──────── INFORMATION SUPPLIED ────────

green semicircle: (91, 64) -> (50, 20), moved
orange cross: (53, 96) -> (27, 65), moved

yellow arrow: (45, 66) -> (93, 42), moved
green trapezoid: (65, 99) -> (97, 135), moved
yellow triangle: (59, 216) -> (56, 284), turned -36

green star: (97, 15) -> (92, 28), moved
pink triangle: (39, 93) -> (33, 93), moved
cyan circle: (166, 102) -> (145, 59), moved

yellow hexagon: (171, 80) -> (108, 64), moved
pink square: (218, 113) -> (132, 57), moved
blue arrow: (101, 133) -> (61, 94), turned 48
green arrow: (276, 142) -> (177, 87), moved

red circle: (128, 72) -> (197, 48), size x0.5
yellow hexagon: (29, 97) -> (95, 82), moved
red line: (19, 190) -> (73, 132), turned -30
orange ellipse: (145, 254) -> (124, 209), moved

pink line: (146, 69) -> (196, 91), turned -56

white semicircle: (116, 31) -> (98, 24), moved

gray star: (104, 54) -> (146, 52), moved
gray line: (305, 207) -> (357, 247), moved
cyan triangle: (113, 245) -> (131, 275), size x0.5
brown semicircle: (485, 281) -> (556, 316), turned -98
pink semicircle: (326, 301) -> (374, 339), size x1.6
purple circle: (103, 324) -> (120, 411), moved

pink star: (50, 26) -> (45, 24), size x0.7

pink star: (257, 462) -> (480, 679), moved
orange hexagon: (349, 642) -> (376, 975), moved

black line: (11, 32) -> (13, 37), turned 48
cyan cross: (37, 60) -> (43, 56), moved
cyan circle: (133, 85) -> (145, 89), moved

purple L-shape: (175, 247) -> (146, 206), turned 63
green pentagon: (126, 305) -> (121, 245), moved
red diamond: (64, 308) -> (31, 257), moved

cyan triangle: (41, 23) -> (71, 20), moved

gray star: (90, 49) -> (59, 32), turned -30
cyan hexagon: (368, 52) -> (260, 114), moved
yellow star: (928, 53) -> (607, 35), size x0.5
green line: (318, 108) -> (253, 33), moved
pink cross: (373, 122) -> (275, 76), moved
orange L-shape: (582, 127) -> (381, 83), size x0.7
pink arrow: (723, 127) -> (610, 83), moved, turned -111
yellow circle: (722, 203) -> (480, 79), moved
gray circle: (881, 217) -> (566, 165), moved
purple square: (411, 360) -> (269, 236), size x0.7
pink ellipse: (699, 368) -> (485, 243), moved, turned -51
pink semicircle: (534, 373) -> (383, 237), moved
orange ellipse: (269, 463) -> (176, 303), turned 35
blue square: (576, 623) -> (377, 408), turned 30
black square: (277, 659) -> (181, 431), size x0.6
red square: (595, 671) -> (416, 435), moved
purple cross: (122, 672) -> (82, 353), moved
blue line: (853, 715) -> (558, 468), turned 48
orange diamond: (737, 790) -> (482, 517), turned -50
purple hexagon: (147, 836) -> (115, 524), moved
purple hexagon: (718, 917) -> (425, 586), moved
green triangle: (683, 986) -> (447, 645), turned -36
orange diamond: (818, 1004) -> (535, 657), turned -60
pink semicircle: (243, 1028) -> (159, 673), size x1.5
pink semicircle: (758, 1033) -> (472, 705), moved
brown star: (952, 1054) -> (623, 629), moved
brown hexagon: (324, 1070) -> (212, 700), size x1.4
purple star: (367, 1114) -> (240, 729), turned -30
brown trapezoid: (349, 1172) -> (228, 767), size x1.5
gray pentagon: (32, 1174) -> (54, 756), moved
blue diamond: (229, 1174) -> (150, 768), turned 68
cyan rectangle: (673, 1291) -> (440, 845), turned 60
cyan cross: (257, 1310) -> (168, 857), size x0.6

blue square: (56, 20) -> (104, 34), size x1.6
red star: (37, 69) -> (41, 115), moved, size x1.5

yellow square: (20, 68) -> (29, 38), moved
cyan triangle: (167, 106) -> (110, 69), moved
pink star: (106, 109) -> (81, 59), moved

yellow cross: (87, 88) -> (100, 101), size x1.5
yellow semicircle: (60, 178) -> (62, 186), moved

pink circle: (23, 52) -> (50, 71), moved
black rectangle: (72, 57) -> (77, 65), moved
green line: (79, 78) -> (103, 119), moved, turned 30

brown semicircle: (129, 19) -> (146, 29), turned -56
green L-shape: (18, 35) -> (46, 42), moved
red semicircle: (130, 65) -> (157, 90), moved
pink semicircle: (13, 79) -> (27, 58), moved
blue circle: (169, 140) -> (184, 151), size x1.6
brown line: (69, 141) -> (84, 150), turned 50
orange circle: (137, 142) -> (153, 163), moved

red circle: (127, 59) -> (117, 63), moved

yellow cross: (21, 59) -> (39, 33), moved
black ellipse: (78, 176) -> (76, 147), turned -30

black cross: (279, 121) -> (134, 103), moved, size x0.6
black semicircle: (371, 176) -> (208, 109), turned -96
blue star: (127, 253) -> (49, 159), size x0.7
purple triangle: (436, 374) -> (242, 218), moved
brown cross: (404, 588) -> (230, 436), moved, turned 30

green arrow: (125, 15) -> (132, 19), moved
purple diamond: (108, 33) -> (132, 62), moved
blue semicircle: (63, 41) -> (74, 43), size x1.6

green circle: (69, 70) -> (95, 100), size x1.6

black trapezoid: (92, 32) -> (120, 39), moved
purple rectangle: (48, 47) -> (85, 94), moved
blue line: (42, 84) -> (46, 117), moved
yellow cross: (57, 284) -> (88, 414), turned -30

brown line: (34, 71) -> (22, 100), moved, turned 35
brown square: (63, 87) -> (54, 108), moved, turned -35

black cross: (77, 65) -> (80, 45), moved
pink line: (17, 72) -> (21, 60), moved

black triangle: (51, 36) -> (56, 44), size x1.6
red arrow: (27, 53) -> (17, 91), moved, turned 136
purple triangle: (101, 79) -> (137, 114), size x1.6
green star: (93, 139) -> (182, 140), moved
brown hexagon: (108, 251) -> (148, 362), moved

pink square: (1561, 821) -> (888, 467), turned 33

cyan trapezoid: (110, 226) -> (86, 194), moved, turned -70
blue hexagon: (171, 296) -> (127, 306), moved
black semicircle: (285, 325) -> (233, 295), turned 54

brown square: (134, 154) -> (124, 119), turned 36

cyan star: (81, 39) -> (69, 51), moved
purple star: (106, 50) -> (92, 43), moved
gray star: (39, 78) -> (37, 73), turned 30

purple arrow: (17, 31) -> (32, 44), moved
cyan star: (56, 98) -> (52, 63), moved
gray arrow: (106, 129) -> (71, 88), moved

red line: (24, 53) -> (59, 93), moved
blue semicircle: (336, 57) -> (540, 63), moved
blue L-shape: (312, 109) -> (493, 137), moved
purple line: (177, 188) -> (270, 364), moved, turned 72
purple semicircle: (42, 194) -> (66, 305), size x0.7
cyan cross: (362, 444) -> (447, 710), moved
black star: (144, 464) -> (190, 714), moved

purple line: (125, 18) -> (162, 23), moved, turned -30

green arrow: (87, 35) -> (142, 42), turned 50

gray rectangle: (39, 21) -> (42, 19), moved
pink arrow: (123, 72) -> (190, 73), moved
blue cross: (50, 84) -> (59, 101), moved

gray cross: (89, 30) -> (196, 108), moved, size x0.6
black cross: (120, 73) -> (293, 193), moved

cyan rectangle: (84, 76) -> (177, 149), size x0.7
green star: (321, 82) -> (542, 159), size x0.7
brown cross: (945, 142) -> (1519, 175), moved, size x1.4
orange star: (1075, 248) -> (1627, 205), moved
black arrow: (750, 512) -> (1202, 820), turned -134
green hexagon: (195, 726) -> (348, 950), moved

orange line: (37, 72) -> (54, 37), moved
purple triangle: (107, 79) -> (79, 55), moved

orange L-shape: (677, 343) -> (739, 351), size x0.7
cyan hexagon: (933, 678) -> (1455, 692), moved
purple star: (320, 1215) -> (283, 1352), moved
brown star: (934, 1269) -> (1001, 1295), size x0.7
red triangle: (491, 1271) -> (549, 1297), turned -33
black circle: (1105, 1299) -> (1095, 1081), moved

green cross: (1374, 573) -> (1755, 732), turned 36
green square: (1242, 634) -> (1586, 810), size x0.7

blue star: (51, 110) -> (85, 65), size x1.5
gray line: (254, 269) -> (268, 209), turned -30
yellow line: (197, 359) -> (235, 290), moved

────────

TASK DIRECTIONS - From the data above, output exactly the lines between the one containing "black arrow: (750, 512)" and the one containing "orange L-shape: (677, 343)", counting both of them.

TASK ANSWER -
black arrow: (750, 512) -> (1202, 820), turned -134
green hexagon: (195, 726) -> (348, 950), moved

orange line: (37, 72) -> (54, 37), moved
purple triangle: (107, 79) -> (79, 55), moved

orange L-shape: (677, 343) -> (739, 351), size x0.7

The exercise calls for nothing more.